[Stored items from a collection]

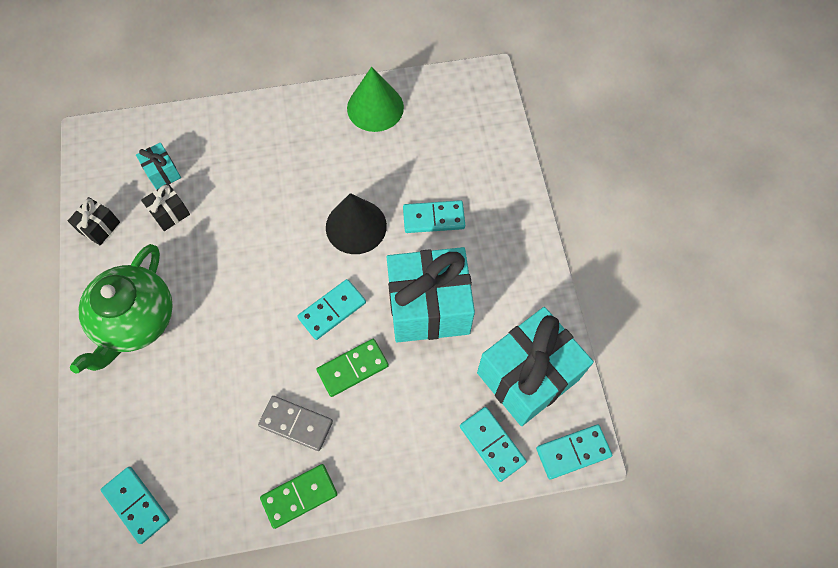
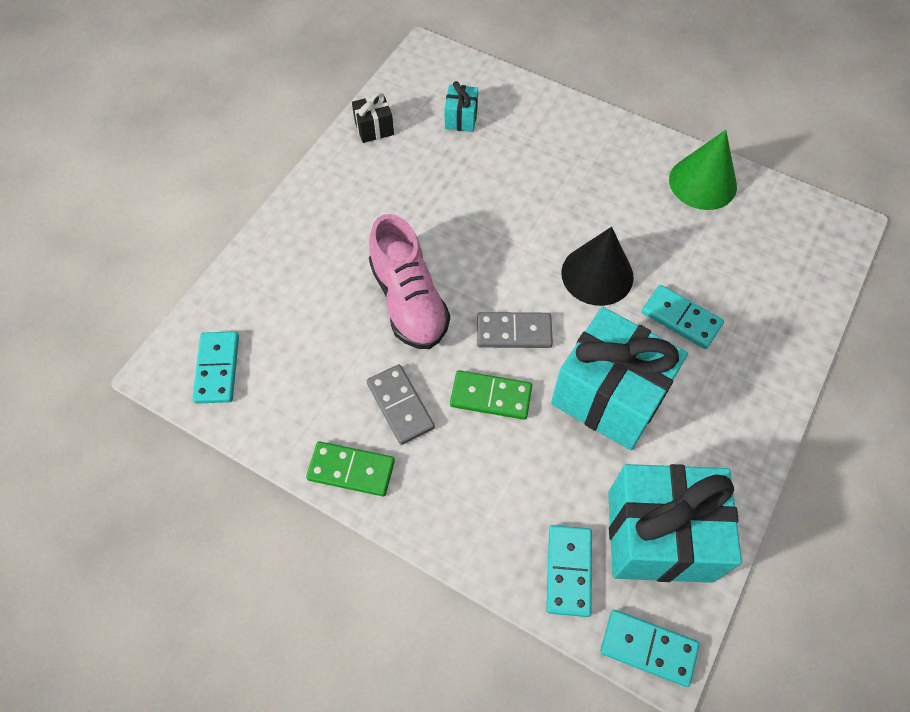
camera: 40 degrees right, 5 degrees down
(135, 320) = (340, 221): green teapot -> none
(170, 213) = (440, 154): black gift -> none
(239, 343) = (409, 301): none -> pink shoe
(332, 310) = (514, 332): turquoise domino -> grey domino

§ **Brief**
Every line containing the string "none" in the entries should be counted; give the resulting number and nothing else.

§ **Exercise solution**
3